Exercise goal. Find every line in the records below that holds the word "none" and copy it.

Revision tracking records
◆ ◆ ◆

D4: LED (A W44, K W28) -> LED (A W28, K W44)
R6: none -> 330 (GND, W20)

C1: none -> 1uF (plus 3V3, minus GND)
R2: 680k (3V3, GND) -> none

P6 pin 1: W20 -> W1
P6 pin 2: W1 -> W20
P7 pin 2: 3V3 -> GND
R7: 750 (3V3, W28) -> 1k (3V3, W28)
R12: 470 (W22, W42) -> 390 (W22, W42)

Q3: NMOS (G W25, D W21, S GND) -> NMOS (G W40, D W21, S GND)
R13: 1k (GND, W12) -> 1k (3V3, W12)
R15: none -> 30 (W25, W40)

◆ ◆ ◆

Solution.
R6: none -> 330 (GND, W20)
C1: none -> 1uF (plus 3V3, minus GND)
R2: 680k (3V3, GND) -> none
R15: none -> 30 (W25, W40)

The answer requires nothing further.